## Required work
Leaving out the images, transcribe every record below exactly.

## Record extracts
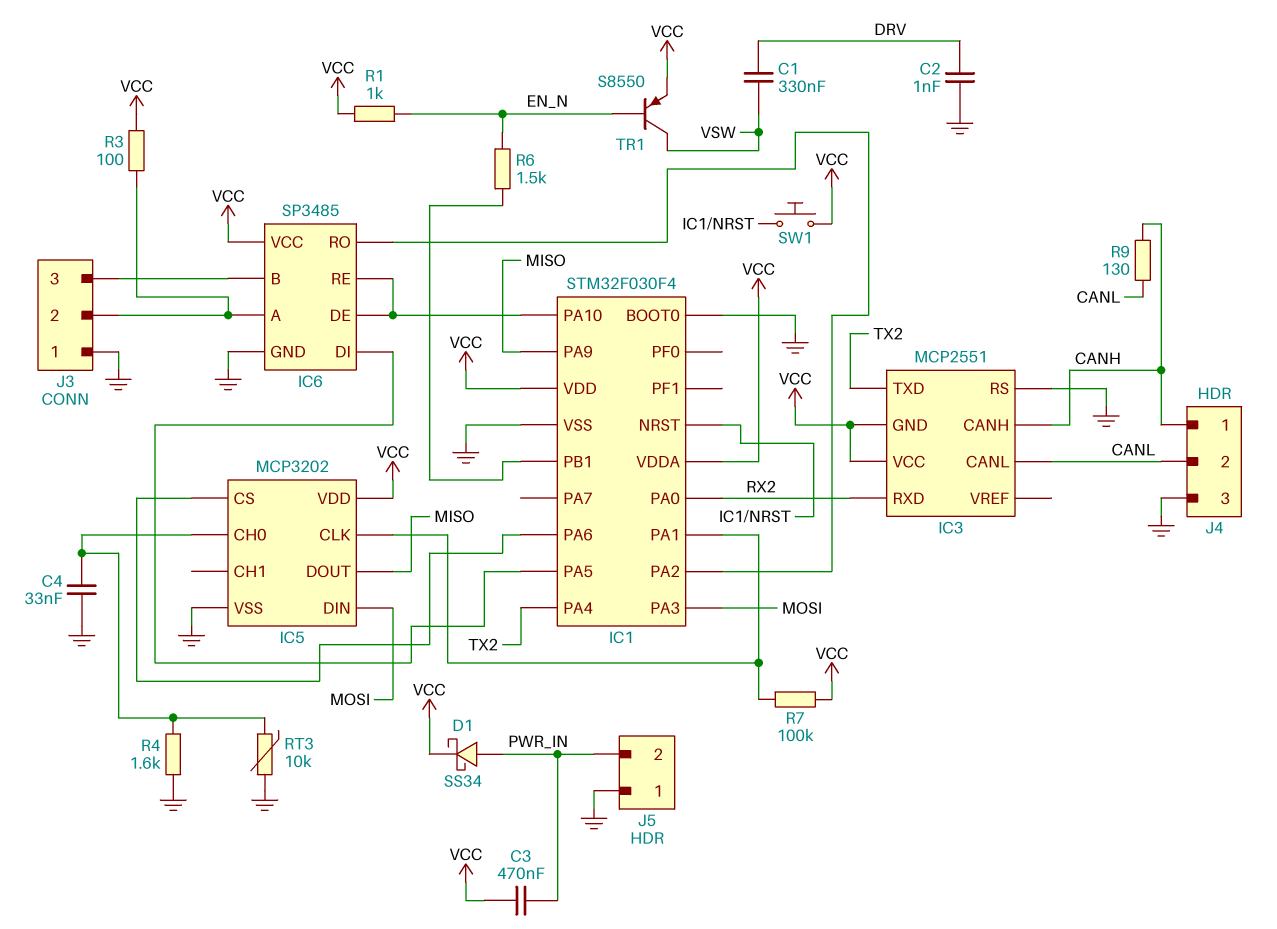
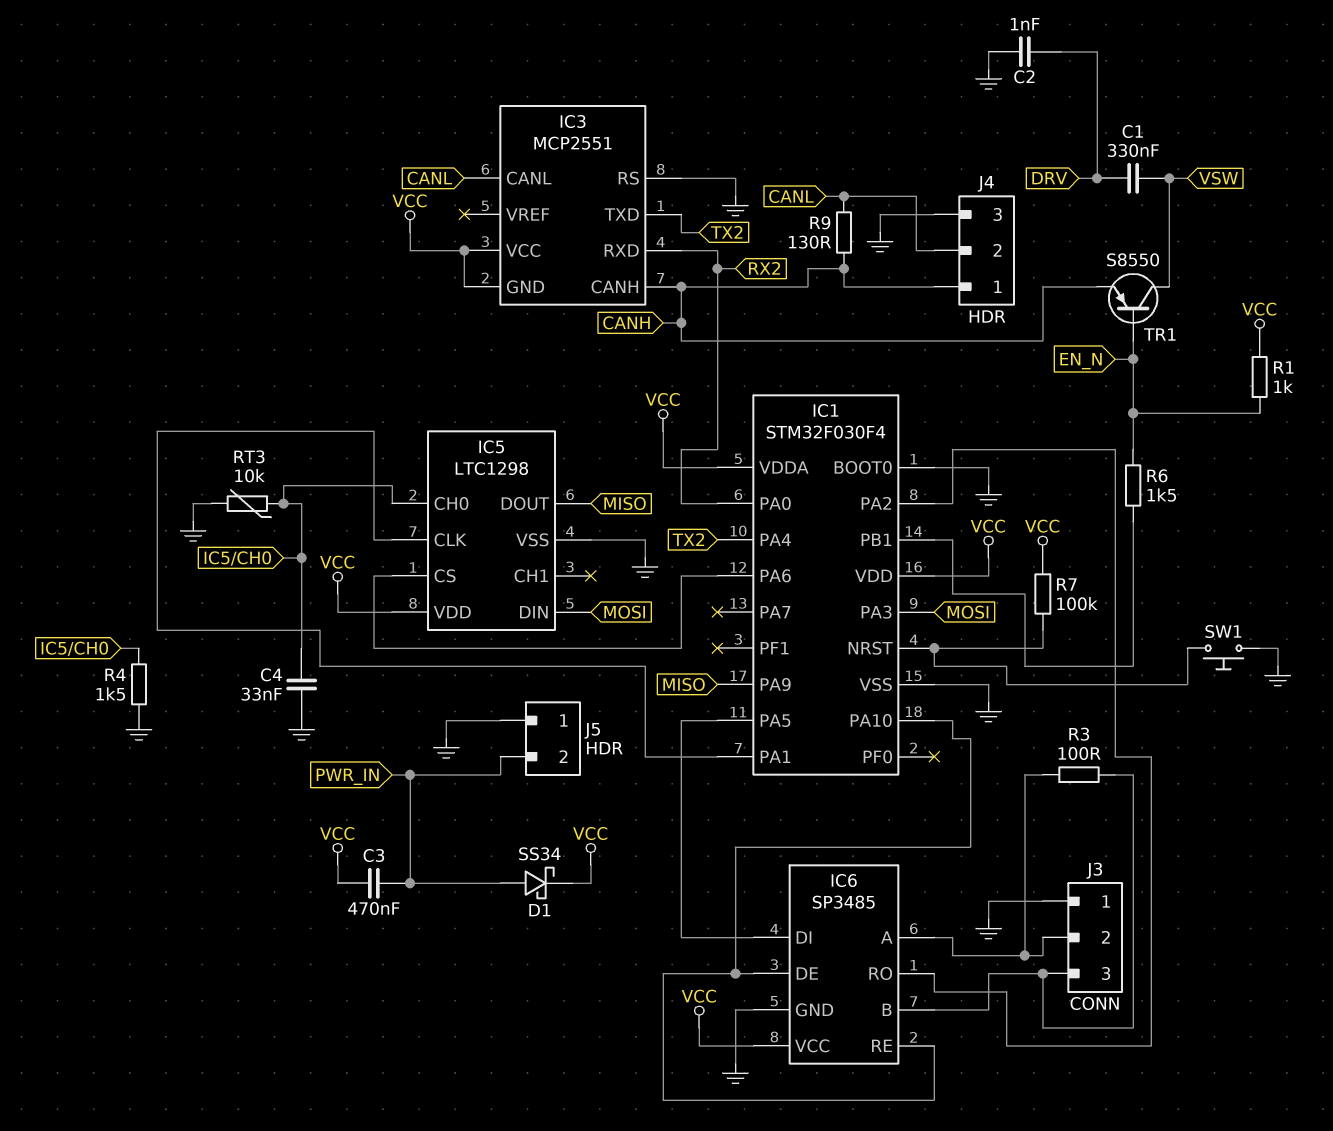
IC5: MCP3202 -> LTC1298
R3: 100 (IC6/A, VCC) -> 100 (IC6/A, IC6/B)
R4: 1.6k (GND, IC5/CH0) -> 1.5k (GND, IC5/CH0)
R7: 100k (IC1/PA1, VCC) -> 100k (IC1/NRST, VCC)
SW1: button (IC1/NRST, VCC) -> button (GND, IC1/NRST)
TR1: PNP S8550 (B EN_N, C VSW, E VCC) -> PNP S8550 (B EN_N, C VSW, E CANH)

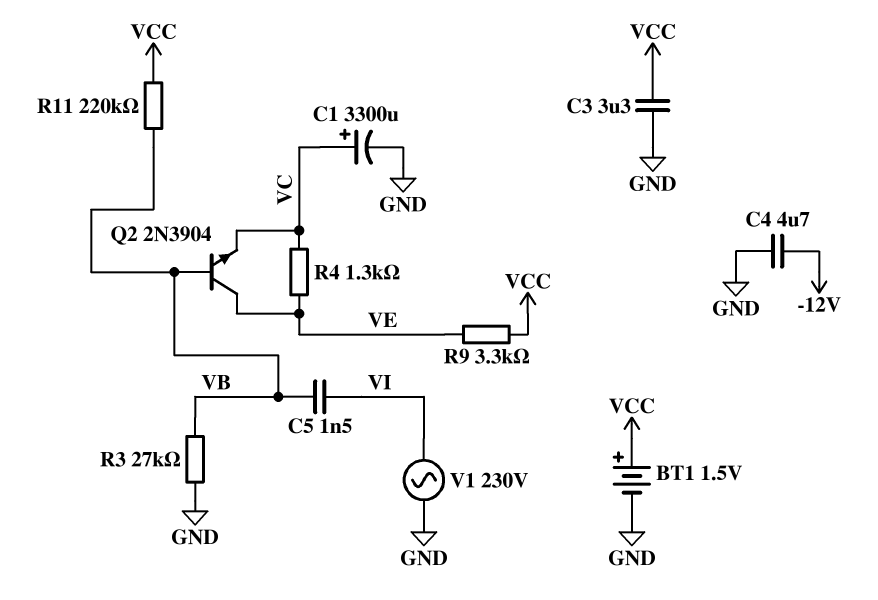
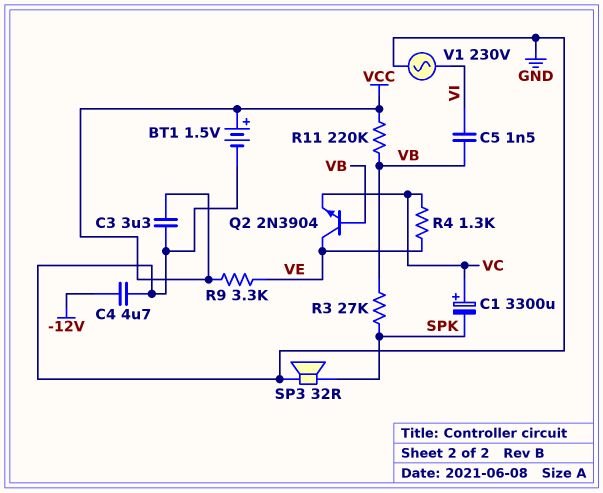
C1: 3300uF (plus VC, minus GND) -> 3300uF (plus VC, minus SPK)
R3: 27k (GND, VB) -> 27k (SPK, VB)
SP3: none -> speaker 32R (GND, SPK)

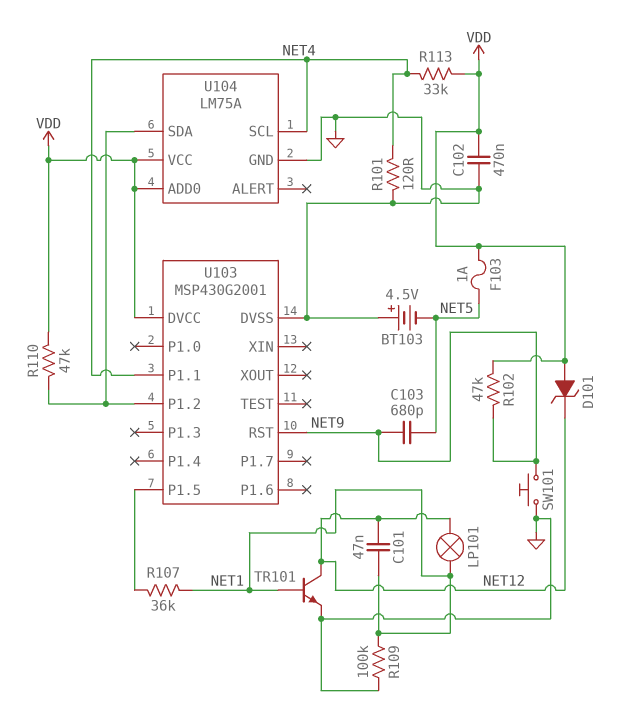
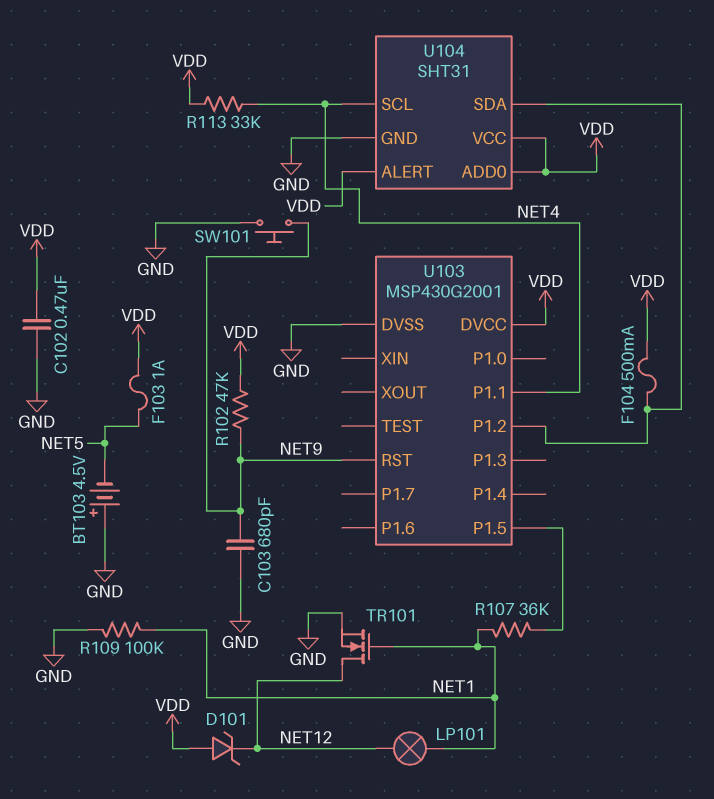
C101: 47nF (NET1, NET12) -> none
C103: 680pF (NET5, NET9) -> 680pF (GND, NET9)
F104: none -> 500mA (U103/P1.2, VDD)
R101: 120 (GND, NET4) -> none
R110: 47k (U103/P1.2, VDD) -> none
TR101: NPN (B NET1, C NET12, E GND) -> NMOS (G NET1, D NET12, S GND)
U104: LM75A -> SHT31
U104 pin ALERT: none -> VDD

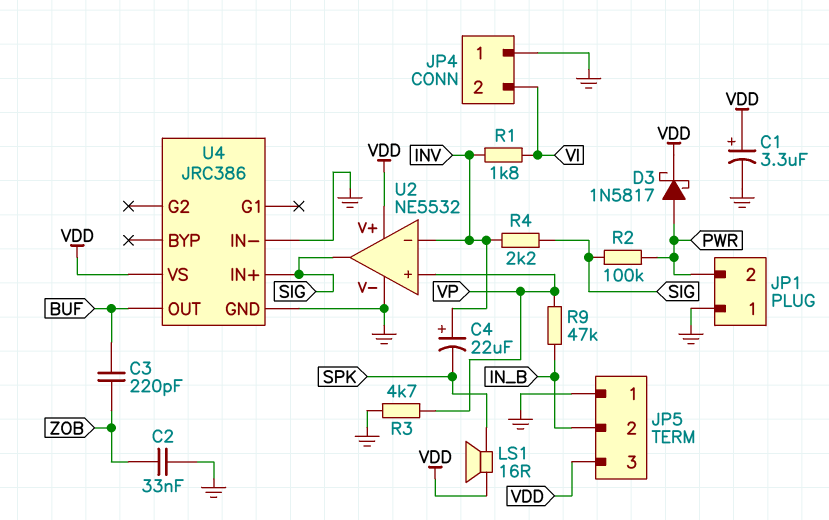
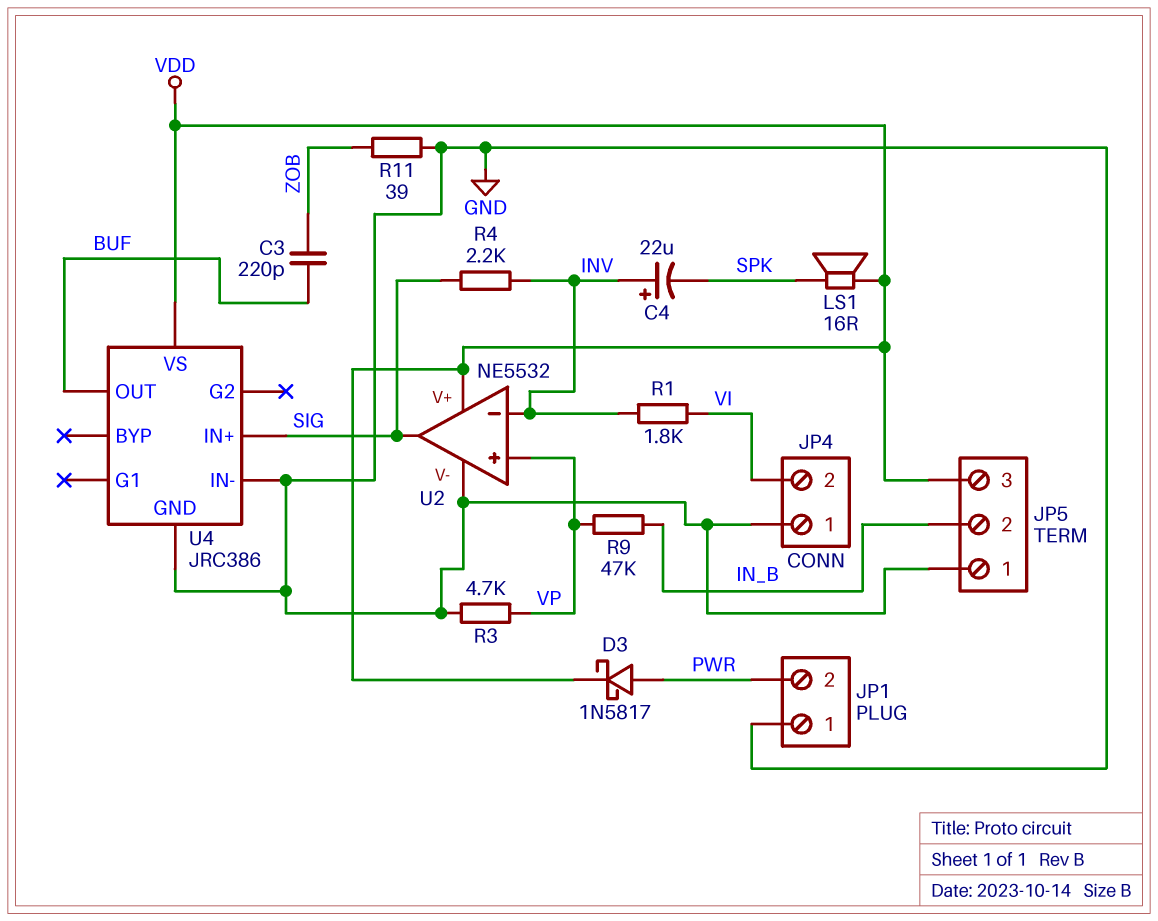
C1: 3.3uF (plus VDD, minus GND) -> none
C2: 33nF (GND, ZOB) -> none
R2: 100k (PWR, SIG) -> none
R11: none -> 39 (GND, ZOB)

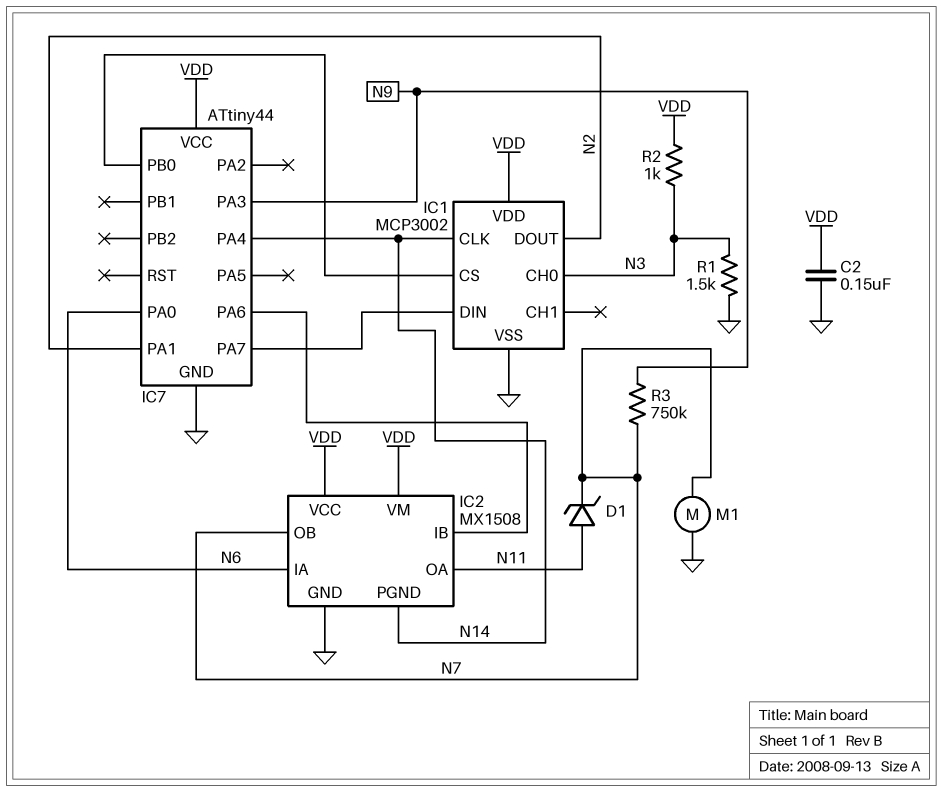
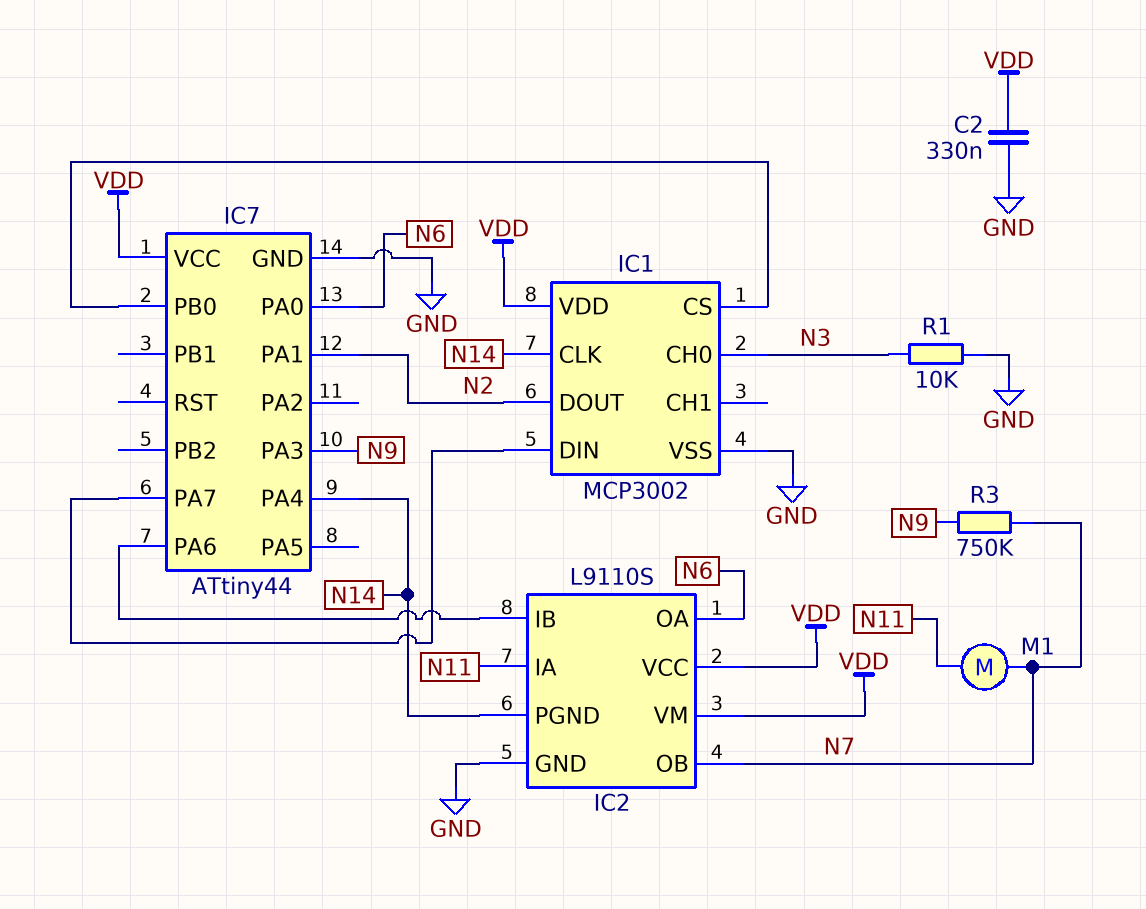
C2: 150nF (GND, VDD) -> 330nF (GND, VDD)
D1: zener (A N11, K N7) -> none
IC2: MX1508 -> L9110S
IC2 pin IA: N6 -> N11
IC2 pin OA: N11 -> N6
M1: motor (GND, N7) -> motor (N7, N11)
R1: 1.5k (GND, N3) -> 10k (GND, N3)
R2: 1k (N3, VDD) -> none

## Solved exercise
IC5: MCP3202 -> LTC1298
R3: 100 (IC6/A, VCC) -> 100 (IC6/A, IC6/B)
R4: 1.6k (GND, IC5/CH0) -> 1.5k (GND, IC5/CH0)
R7: 100k (IC1/PA1, VCC) -> 100k (IC1/NRST, VCC)
SW1: button (IC1/NRST, VCC) -> button (GND, IC1/NRST)
TR1: PNP S8550 (B EN_N, C VSW, E VCC) -> PNP S8550 (B EN_N, C VSW, E CANH)

C1: 3300uF (plus VC, minus GND) -> 3300uF (plus VC, minus SPK)
R3: 27k (GND, VB) -> 27k (SPK, VB)
SP3: none -> speaker 32R (GND, SPK)

C101: 47nF (NET1, NET12) -> none
C103: 680pF (NET5, NET9) -> 680pF (GND, NET9)
F104: none -> 500mA (U103/P1.2, VDD)
R101: 120 (GND, NET4) -> none
R110: 47k (U103/P1.2, VDD) -> none
TR101: NPN (B NET1, C NET12, E GND) -> NMOS (G NET1, D NET12, S GND)
U104: LM75A -> SHT31
U104 pin ALERT: none -> VDD

C1: 3.3uF (plus VDD, minus GND) -> none
C2: 33nF (GND, ZOB) -> none
R2: 100k (PWR, SIG) -> none
R11: none -> 39 (GND, ZOB)

C2: 150nF (GND, VDD) -> 330nF (GND, VDD)
D1: zener (A N11, K N7) -> none
IC2: MX1508 -> L9110S
IC2 pin IA: N6 -> N11
IC2 pin OA: N11 -> N6
M1: motor (GND, N7) -> motor (N7, N11)
R1: 1.5k (GND, N3) -> 10k (GND, N3)
R2: 1k (N3, VDD) -> none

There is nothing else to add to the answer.